Task:
Copy verbatim the data below from the line with "That is False." to the line with "Point (358, 508) is more forward.", including both of these lines.

━━━━━ Records supplied

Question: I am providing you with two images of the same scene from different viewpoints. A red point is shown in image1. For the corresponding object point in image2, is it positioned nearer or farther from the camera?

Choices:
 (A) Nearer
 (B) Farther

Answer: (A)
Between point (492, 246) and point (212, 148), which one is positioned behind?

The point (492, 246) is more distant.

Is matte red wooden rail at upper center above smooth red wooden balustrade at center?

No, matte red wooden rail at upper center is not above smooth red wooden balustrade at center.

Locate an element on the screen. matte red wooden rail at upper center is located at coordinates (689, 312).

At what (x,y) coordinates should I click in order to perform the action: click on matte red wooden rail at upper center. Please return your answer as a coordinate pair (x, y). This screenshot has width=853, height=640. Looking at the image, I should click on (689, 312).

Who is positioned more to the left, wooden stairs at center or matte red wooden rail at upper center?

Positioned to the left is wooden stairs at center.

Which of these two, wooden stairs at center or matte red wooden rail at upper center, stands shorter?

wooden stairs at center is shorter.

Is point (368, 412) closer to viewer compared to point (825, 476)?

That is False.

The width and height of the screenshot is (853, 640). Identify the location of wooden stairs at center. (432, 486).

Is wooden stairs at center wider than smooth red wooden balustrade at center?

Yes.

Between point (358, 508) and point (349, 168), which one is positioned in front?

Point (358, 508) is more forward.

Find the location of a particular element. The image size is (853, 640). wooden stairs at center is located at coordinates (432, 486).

━━━━━━━━━━
━━━━━ Records supplied

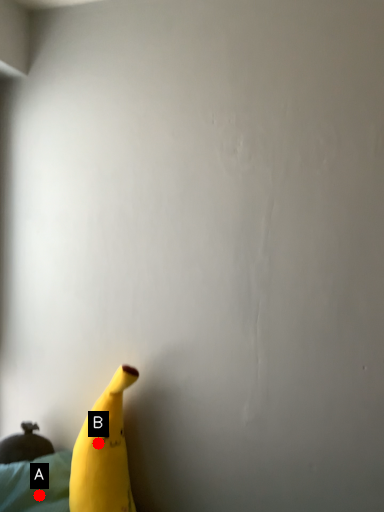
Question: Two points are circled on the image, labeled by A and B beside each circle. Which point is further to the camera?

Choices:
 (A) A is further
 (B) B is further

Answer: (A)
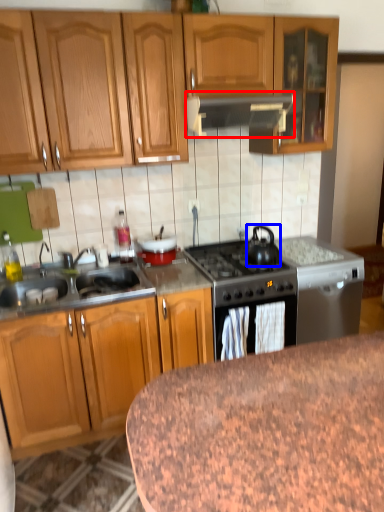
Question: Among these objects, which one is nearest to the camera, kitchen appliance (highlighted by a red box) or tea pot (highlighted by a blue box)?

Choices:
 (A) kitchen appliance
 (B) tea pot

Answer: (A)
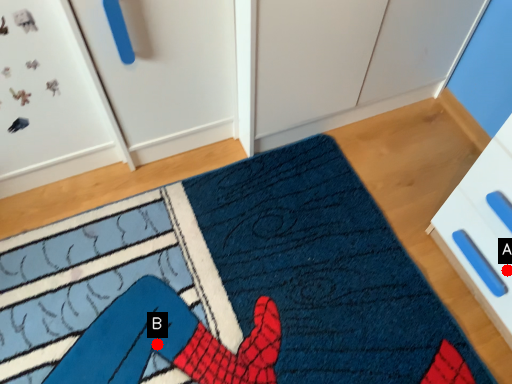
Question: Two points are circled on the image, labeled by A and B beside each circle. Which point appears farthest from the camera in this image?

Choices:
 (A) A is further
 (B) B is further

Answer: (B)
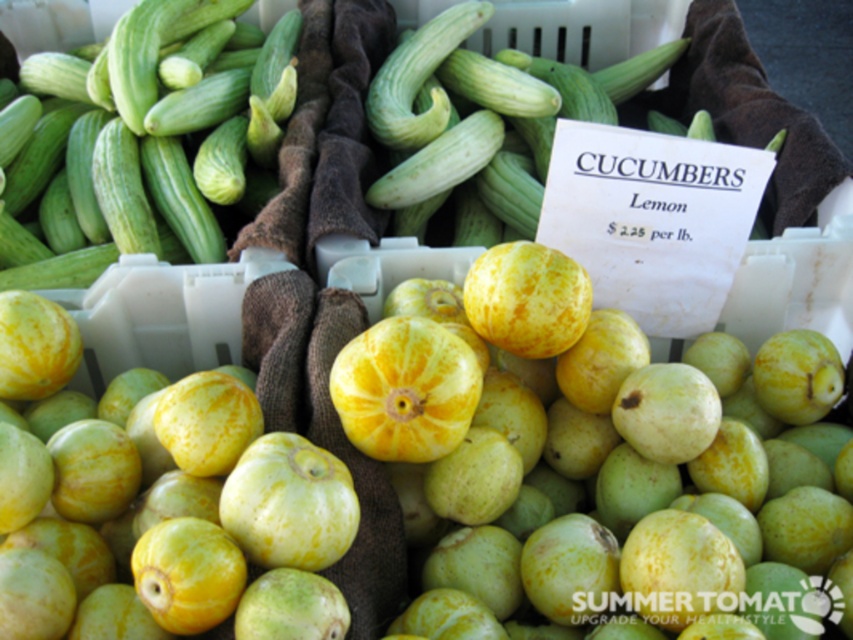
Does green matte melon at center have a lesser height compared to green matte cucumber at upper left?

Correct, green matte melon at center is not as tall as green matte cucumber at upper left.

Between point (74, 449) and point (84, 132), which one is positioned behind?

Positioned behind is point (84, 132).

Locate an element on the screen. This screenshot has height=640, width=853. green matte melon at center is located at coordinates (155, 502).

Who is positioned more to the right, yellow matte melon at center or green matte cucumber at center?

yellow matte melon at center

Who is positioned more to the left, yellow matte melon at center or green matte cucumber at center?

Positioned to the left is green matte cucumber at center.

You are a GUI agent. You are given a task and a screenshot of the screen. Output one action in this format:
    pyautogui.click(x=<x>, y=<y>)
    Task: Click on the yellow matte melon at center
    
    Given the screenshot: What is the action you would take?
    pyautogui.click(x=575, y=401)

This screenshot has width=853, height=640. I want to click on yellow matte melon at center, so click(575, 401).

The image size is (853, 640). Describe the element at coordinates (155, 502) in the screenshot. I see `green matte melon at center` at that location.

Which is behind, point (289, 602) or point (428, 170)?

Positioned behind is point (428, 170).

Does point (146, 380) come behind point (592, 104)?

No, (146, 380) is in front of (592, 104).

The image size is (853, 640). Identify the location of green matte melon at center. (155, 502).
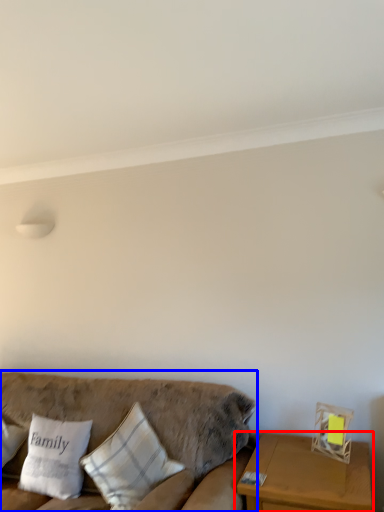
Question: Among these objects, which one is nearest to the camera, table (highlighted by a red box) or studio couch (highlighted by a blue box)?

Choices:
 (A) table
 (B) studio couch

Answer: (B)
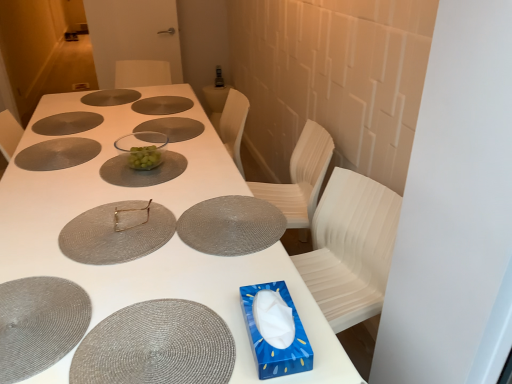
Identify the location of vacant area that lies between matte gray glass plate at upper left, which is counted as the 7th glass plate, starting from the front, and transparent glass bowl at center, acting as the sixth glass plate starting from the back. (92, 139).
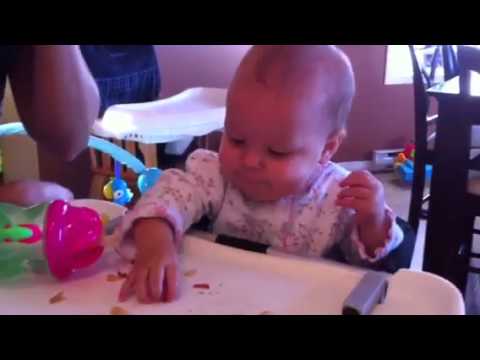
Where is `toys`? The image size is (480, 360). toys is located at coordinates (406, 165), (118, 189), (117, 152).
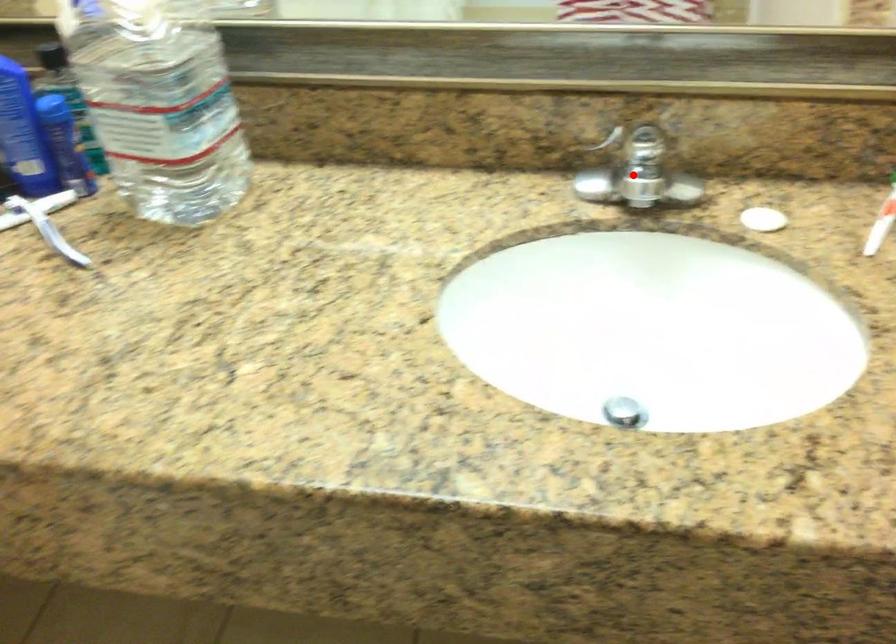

━━━━━━━━━━
━━━━━ Records supplied

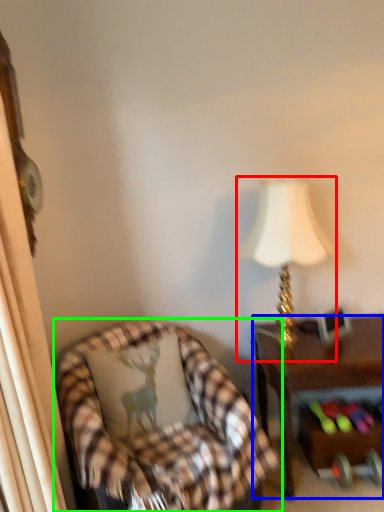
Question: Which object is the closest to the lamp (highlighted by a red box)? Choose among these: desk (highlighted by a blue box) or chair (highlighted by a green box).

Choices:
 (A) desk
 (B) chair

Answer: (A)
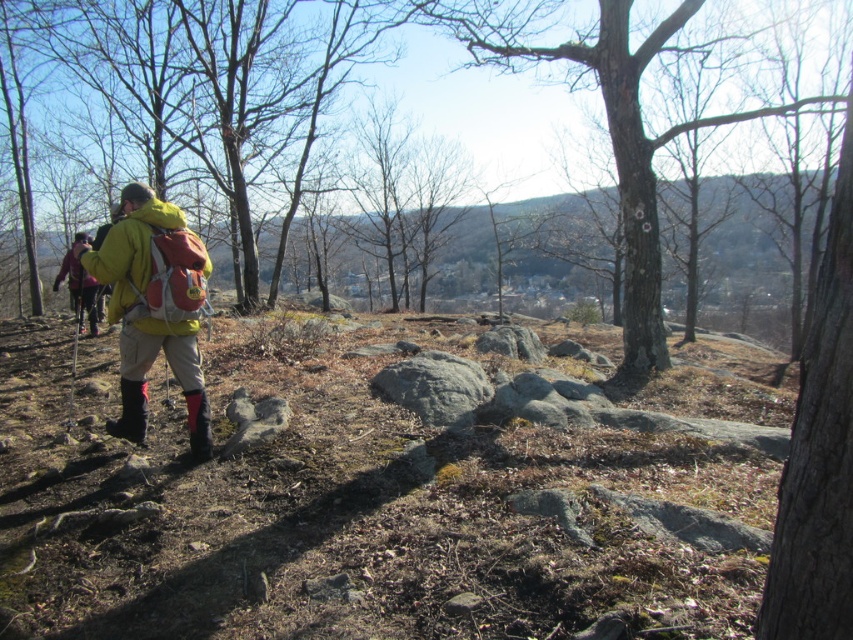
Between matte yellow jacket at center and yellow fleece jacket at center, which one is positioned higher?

━━━━━━━━━━

Solution to this task:
That is False.

The width and height of the screenshot is (853, 640). Identify the location of wooden stairs at center. (432, 486).

Is wooden stairs at center wider than smooth red wooden balustrade at center?

Yes.

Between point (358, 508) and point (349, 168), which one is positioned in front?

Point (358, 508) is more forward.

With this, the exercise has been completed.